Data extract START

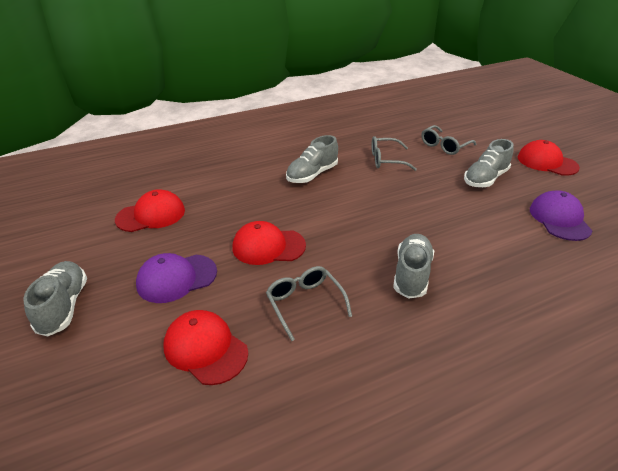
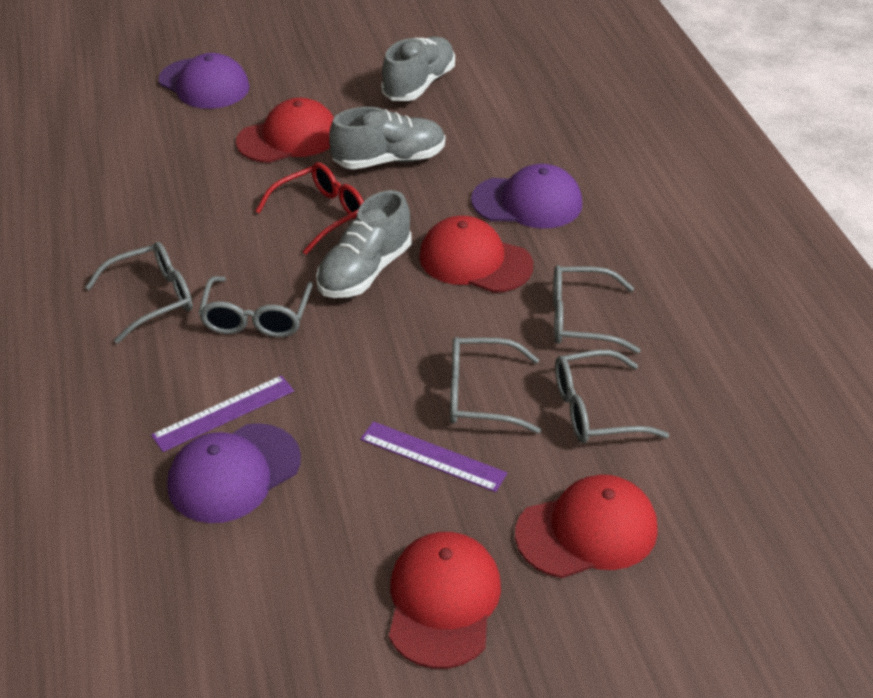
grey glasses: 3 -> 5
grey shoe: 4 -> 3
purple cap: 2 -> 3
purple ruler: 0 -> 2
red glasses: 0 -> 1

Data extract END

▶ [The problem]:
Set down every entry above exactly as written. Leave out all pictures.

▶ [Answer to this exercise]:
grey glasses: 3 -> 5
grey shoe: 4 -> 3
purple cap: 2 -> 3
purple ruler: 0 -> 2
red glasses: 0 -> 1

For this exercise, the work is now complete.